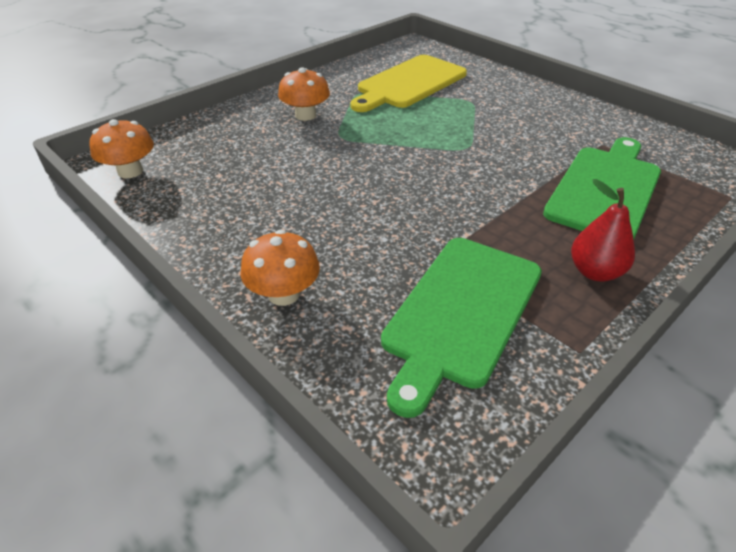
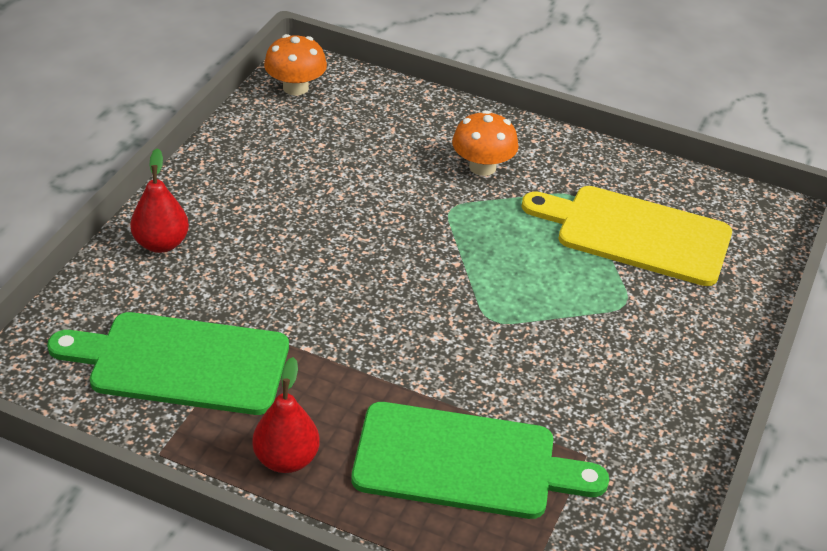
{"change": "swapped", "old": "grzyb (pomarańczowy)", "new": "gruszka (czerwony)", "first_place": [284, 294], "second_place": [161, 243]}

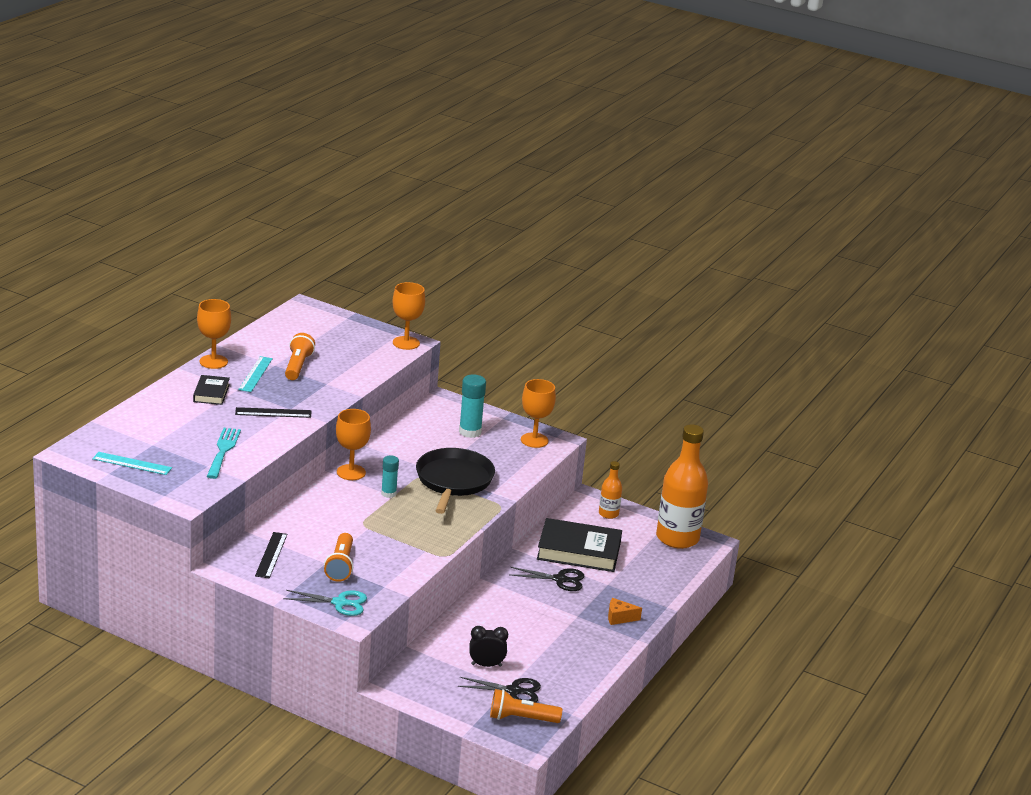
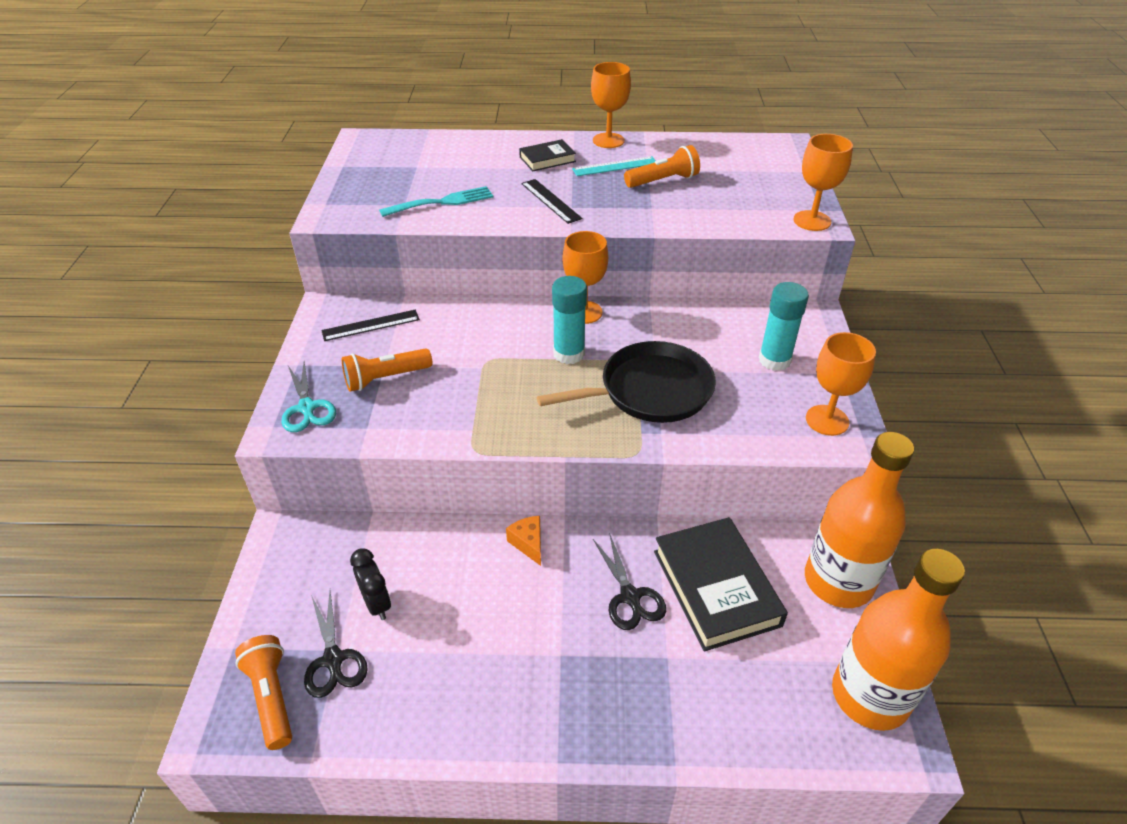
{"change": "gone", "old": "linijka (turkusowy)", "first_place": [132, 463]}
{"change": "scaled", "old": "klej w sztyfcie (turkusowy)", "first_place": [388, 493], "second_place": [569, 354], "factor": 1.57}
{"change": "scaled", "old": "butelka (pomarańczowy)", "first_place": [608, 514], "second_place": [838, 581], "factor": 2.1}
{"change": "shifted", "old": "ser (pomarańczowy)", "first_place": [619, 618], "second_place": [528, 543]}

________________________________________

• PROBLEM DESCRIPTION:
The reply should consist of the listing restated word for word, with its pictures removed.

• OUTPUT FOR THIS TASK:
{"change": "swapped", "old": "grzyb (pomarańczowy)", "new": "gruszka (czerwony)", "first_place": [284, 294], "second_place": [161, 243]}

{"change": "gone", "old": "linijka (turkusowy)", "first_place": [132, 463]}
{"change": "scaled", "old": "klej w sztyfcie (turkusowy)", "first_place": [388, 493], "second_place": [569, 354], "factor": 1.57}
{"change": "scaled", "old": "butelka (pomarańczowy)", "first_place": [608, 514], "second_place": [838, 581], "factor": 2.1}
{"change": "shifted", "old": "ser (pomarańczowy)", "first_place": [619, 618], "second_place": [528, 543]}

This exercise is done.